▶ **TASK REQUIREMENTS**: In the data below, find each line containing the string "schwarz" and return it.

▶ **DATA FOR ANALYSIS**:
-------------------------

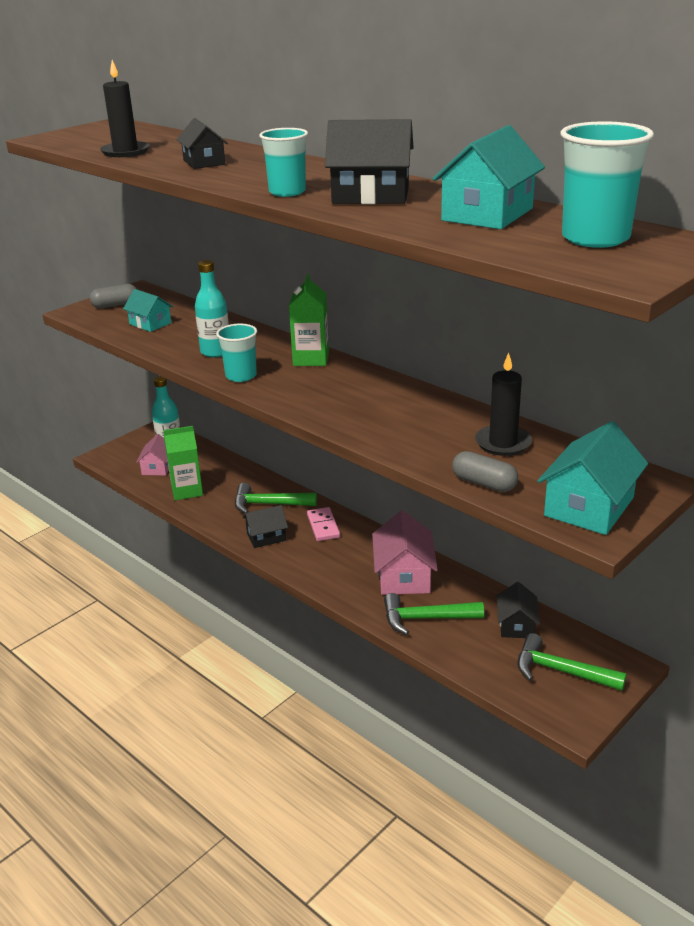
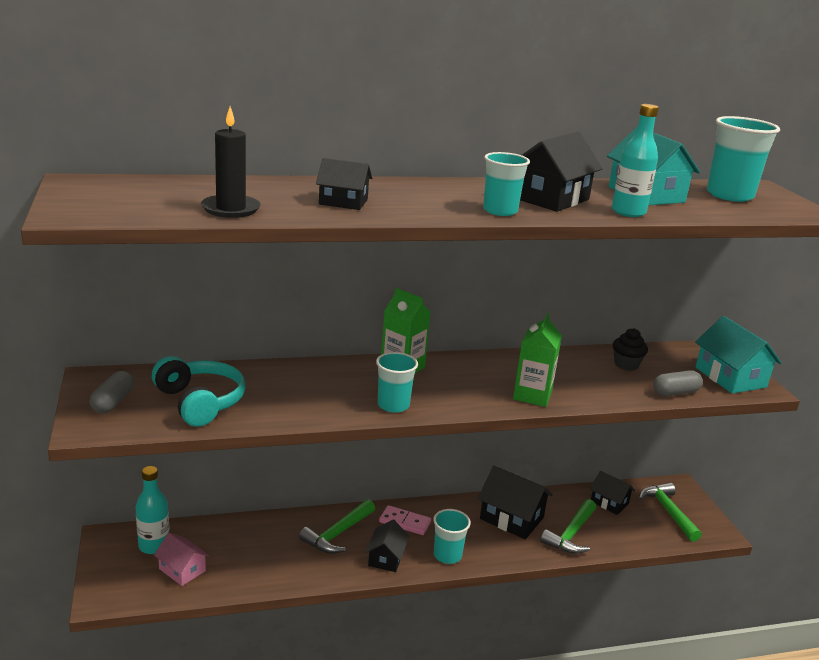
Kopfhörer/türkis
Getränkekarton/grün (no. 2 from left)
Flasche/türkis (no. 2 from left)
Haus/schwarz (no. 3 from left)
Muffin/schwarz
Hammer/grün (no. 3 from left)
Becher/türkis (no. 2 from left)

-------------------------

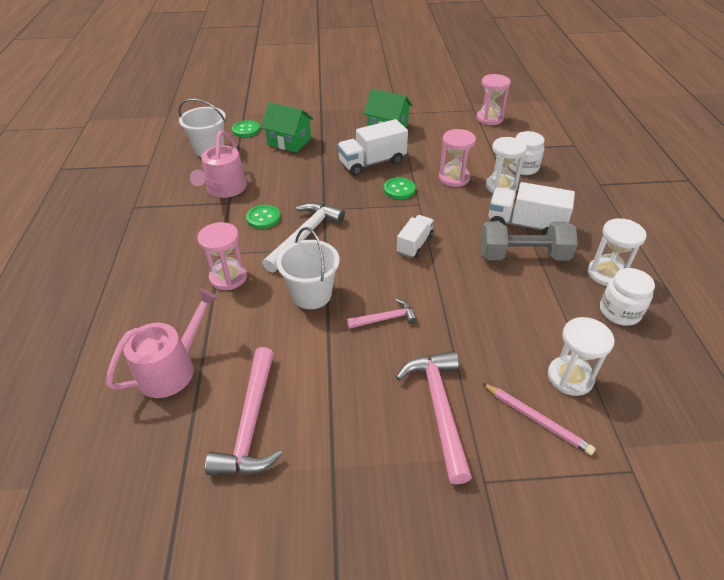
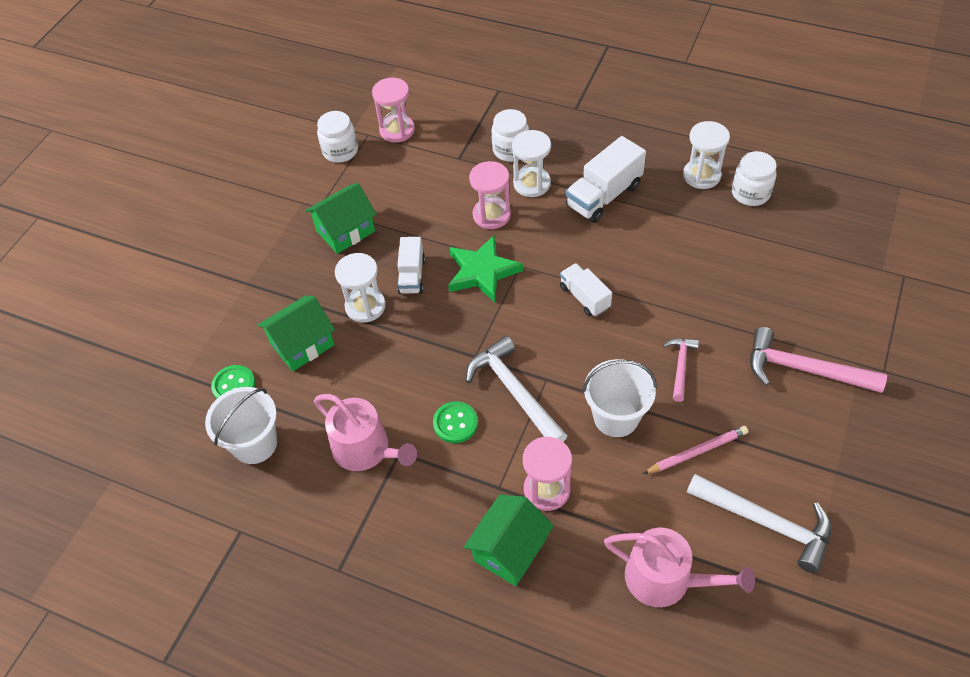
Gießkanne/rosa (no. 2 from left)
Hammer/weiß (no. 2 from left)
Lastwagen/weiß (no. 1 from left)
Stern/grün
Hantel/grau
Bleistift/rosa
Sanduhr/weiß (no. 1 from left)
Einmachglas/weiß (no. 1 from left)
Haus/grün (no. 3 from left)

-------------------------

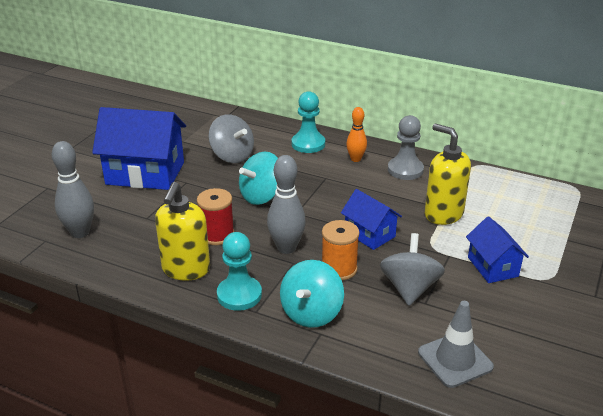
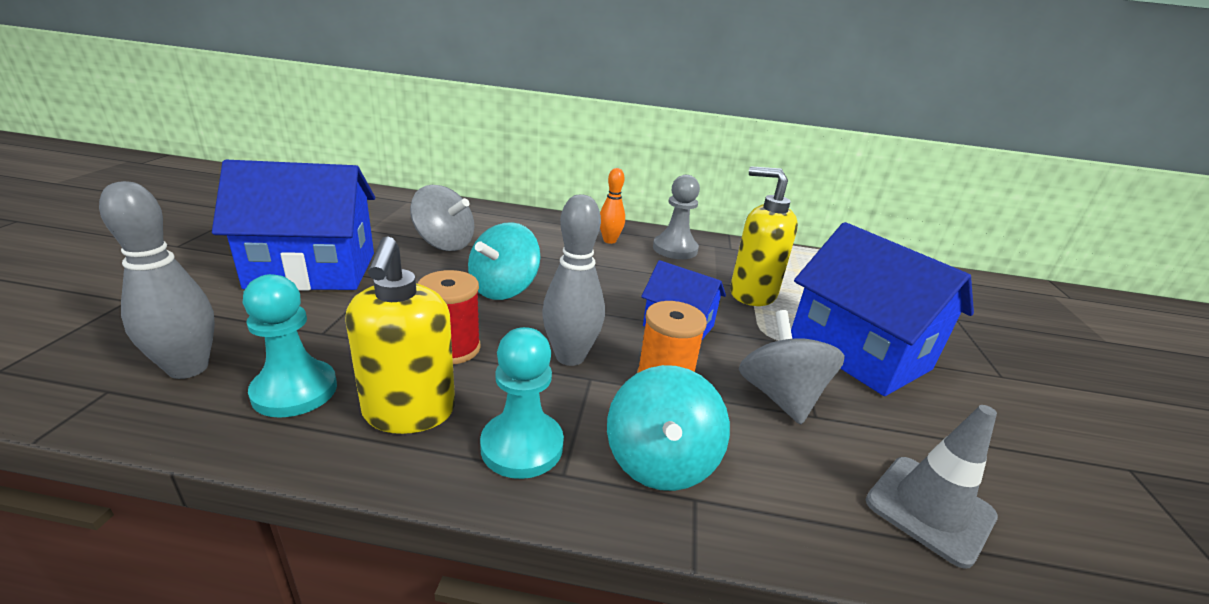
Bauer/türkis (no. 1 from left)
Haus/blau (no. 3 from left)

-------------------------

▶ **ANSWER TO THIS TASK**:
Haus/schwarz (no. 3 from left)
Muffin/schwarz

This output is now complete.